▸ SHORT PROBLEM: Count the lines in the material below that contain the string "Identify", matching case exactly, and give only the number.

Dataset material:

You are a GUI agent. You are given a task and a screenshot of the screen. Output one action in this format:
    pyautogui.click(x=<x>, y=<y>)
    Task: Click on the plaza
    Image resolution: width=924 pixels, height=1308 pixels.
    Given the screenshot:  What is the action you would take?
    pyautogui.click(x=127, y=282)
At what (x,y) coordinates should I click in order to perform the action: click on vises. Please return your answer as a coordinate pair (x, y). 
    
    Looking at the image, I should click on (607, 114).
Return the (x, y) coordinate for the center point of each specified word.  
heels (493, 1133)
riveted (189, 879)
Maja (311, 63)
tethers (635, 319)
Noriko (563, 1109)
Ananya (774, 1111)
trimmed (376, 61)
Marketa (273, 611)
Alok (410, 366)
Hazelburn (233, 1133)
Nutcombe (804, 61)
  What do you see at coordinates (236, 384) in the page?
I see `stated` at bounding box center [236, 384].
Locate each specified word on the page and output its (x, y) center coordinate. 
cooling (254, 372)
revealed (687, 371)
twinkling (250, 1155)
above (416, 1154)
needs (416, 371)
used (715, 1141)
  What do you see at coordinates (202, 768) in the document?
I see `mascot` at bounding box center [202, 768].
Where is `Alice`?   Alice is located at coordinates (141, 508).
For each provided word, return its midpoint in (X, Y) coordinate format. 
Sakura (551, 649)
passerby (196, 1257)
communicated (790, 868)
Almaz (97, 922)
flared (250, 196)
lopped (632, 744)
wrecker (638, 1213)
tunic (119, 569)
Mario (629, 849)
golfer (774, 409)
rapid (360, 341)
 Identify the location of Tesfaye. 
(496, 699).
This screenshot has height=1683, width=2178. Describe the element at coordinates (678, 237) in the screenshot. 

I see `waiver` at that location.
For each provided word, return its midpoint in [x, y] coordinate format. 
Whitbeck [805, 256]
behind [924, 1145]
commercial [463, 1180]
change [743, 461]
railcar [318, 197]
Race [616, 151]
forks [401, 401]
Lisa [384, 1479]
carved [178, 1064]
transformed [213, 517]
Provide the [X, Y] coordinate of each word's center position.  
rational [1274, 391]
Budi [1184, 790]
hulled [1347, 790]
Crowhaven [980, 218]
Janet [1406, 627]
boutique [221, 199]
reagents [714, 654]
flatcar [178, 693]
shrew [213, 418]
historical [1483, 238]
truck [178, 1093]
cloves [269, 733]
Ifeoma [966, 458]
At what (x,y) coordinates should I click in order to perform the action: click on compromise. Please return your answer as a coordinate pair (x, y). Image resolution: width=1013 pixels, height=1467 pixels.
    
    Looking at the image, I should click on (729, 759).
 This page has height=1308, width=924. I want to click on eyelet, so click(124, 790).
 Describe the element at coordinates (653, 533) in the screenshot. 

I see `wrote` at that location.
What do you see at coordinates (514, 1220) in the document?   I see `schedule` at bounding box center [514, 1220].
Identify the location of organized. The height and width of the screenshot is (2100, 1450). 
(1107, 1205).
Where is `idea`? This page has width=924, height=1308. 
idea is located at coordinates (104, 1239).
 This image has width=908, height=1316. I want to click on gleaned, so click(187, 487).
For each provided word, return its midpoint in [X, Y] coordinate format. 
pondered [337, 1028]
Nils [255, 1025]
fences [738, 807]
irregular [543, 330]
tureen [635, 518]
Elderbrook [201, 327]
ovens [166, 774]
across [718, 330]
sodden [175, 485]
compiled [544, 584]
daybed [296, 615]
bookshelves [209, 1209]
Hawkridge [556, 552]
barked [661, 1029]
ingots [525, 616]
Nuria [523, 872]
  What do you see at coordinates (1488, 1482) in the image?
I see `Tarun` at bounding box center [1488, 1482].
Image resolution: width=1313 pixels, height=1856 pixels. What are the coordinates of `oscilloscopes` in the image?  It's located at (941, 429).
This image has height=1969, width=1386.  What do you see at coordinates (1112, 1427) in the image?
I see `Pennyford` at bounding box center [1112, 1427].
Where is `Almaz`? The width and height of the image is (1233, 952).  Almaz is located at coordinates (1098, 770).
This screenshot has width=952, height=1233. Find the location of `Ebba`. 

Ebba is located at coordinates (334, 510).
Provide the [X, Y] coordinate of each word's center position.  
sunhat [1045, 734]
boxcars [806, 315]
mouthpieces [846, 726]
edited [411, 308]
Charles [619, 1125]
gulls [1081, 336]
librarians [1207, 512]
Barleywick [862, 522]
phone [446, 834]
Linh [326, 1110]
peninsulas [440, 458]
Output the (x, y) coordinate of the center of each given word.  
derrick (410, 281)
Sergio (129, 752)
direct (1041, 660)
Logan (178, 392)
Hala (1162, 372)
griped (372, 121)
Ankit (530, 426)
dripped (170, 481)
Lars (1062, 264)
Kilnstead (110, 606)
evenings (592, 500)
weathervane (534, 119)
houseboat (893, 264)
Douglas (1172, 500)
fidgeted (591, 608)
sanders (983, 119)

▸ THE RESULT: 2